=== Section Start ===

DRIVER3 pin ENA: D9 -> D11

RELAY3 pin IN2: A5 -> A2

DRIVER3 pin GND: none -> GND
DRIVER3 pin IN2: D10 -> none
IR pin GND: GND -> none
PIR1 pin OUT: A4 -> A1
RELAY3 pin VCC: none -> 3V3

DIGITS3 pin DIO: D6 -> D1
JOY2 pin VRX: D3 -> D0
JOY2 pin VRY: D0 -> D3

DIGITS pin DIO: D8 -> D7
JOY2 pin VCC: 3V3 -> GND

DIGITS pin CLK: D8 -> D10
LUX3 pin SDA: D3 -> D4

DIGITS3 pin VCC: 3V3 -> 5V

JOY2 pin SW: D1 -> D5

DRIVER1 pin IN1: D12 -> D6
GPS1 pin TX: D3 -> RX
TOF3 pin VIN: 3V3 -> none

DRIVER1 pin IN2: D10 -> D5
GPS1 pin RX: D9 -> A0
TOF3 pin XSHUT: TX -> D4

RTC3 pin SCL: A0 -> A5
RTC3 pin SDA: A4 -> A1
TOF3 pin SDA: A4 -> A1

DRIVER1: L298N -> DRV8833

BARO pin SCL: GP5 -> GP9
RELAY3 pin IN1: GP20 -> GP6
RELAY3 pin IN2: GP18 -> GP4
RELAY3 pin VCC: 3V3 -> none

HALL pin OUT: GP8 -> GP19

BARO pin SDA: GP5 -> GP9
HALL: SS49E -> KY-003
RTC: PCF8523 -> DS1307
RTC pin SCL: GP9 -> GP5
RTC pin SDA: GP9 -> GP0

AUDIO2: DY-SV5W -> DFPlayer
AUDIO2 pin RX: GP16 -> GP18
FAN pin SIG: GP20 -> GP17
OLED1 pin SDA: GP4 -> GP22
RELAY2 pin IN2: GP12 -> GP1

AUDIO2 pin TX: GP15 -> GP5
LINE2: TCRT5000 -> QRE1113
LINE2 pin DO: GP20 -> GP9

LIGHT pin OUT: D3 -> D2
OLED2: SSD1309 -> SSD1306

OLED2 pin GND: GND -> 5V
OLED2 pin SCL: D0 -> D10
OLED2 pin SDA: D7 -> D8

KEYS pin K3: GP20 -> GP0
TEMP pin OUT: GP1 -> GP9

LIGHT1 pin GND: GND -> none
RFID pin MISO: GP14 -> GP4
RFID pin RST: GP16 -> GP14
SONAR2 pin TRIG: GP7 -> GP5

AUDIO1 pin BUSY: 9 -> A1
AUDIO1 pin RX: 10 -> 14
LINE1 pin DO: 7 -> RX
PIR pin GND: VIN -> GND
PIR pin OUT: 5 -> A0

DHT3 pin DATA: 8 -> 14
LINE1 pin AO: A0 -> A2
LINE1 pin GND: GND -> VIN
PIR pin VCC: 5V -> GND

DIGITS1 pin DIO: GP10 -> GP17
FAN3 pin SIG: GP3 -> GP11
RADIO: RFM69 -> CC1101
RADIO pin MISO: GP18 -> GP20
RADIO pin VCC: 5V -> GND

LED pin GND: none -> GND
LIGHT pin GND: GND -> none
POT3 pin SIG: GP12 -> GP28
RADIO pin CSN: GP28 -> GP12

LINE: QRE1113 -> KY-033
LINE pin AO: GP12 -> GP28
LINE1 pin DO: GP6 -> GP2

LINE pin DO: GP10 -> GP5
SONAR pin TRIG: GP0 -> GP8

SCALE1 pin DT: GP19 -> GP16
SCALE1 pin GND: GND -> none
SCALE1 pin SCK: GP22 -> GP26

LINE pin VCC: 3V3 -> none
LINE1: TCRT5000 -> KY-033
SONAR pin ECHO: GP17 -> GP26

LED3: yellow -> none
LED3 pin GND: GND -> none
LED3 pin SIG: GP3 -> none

=== Section End ===

Your instructions ▸ The answer is the run of lines above from the line containing "DIGITS pin CLK: D8 -> D10" through the line containing "HALL pin OUT: GP8 -> GP19", copied exactly and alone.

Solution to this exercise ▸
DIGITS pin CLK: D8 -> D10
LUX3 pin SDA: D3 -> D4

DIGITS3 pin VCC: 3V3 -> 5V

JOY2 pin SW: D1 -> D5

DRIVER1 pin IN1: D12 -> D6
GPS1 pin TX: D3 -> RX
TOF3 pin VIN: 3V3 -> none

DRIVER1 pin IN2: D10 -> D5
GPS1 pin RX: D9 -> A0
TOF3 pin XSHUT: TX -> D4

RTC3 pin SCL: A0 -> A5
RTC3 pin SDA: A4 -> A1
TOF3 pin SDA: A4 -> A1

DRIVER1: L298N -> DRV8833

BARO pin SCL: GP5 -> GP9
RELAY3 pin IN1: GP20 -> GP6
RELAY3 pin IN2: GP18 -> GP4
RELAY3 pin VCC: 3V3 -> none

HALL pin OUT: GP8 -> GP19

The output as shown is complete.